_Supplied material_.

########################################

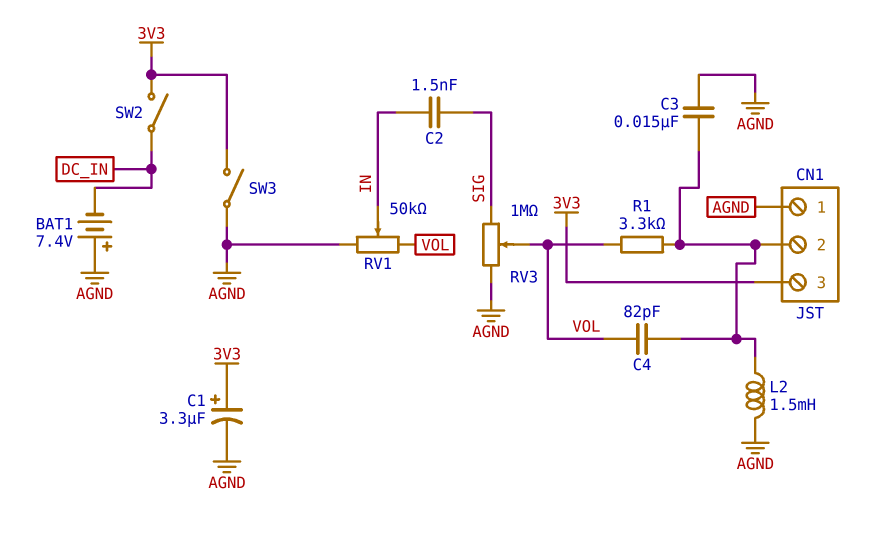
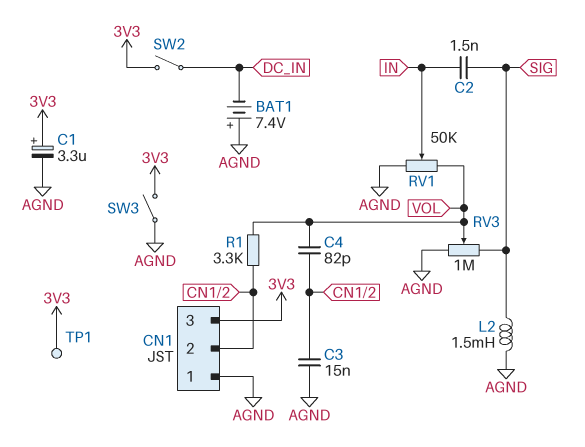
L2: 1.5mH (AGND, CN1/2) -> 1.5mH (AGND, SIG)
TP1: none -> test point (3V3)

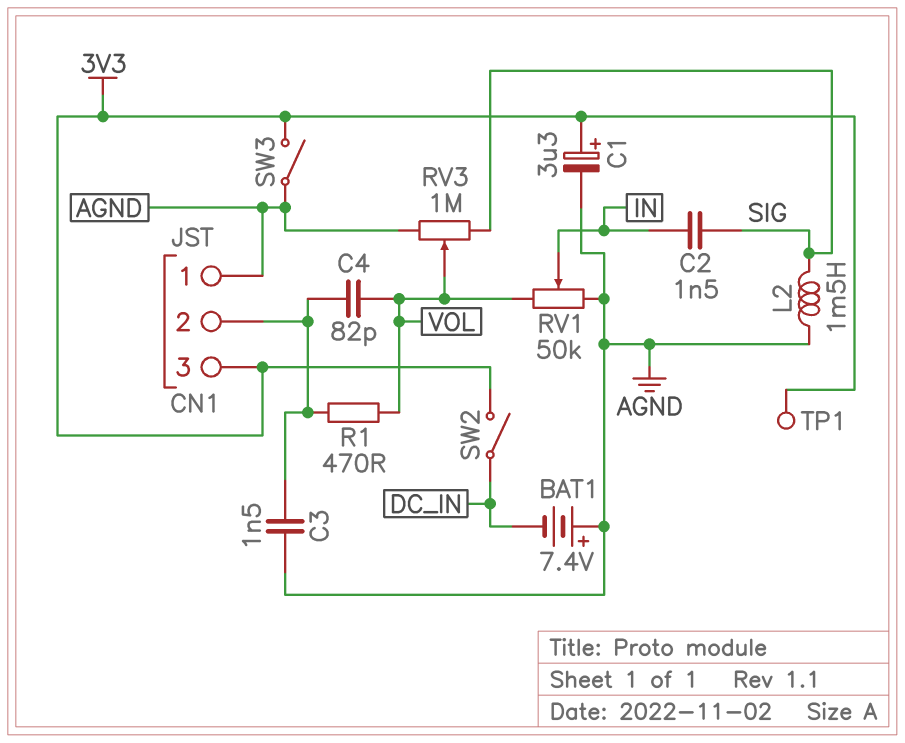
C3: 15nF (AGND, CN1/2) -> 1.5nF (AGND, CN1/2)
R1: 3.3k (CN1/2, VOL) -> 470 (CN1/2, VOL)

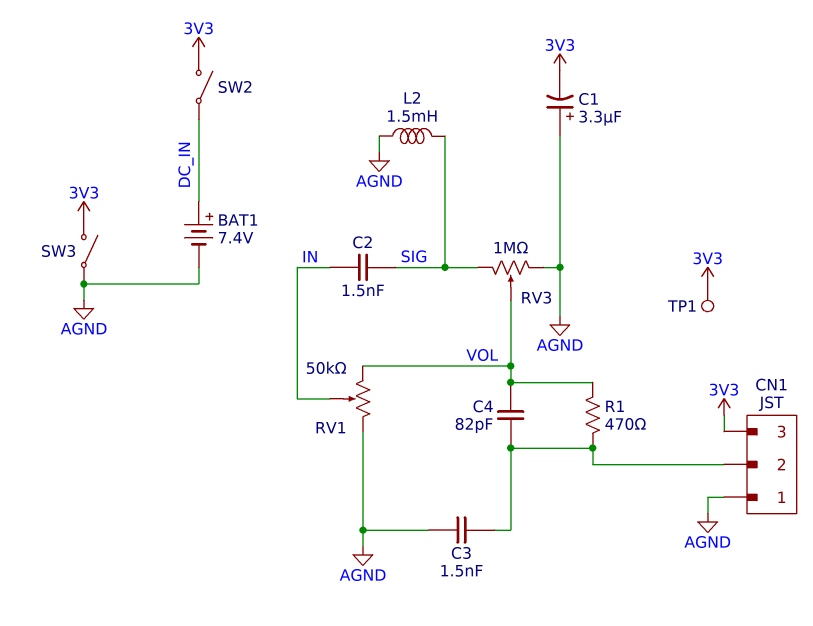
BAT1: 7.4V (plus AGND, minus DC_IN) -> 7.4V (plus DC_IN, minus AGND)
C1: 3.3uF (plus 3V3, minus AGND) -> 3.3uF (plus AGND, minus 3V3)

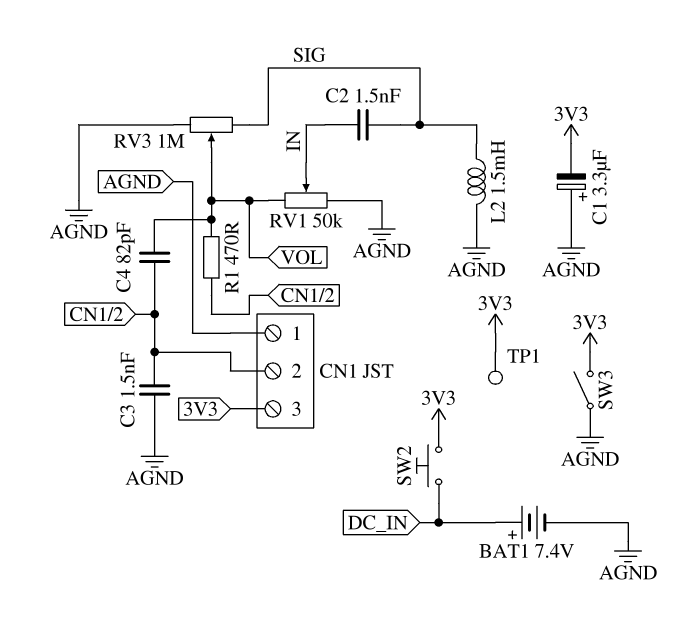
SW2: switch (3V3, DC_IN) -> button (3V3, DC_IN)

########################################

_Work instructions_.
In the copy, omit the pictures and reproduce every entry exactly.

_Task answer_.
L2: 1.5mH (AGND, CN1/2) -> 1.5mH (AGND, SIG)
TP1: none -> test point (3V3)

C3: 15nF (AGND, CN1/2) -> 1.5nF (AGND, CN1/2)
R1: 3.3k (CN1/2, VOL) -> 470 (CN1/2, VOL)

BAT1: 7.4V (plus AGND, minus DC_IN) -> 7.4V (plus DC_IN, minus AGND)
C1: 3.3uF (plus 3V3, minus AGND) -> 3.3uF (plus AGND, minus 3V3)

SW2: switch (3V3, DC_IN) -> button (3V3, DC_IN)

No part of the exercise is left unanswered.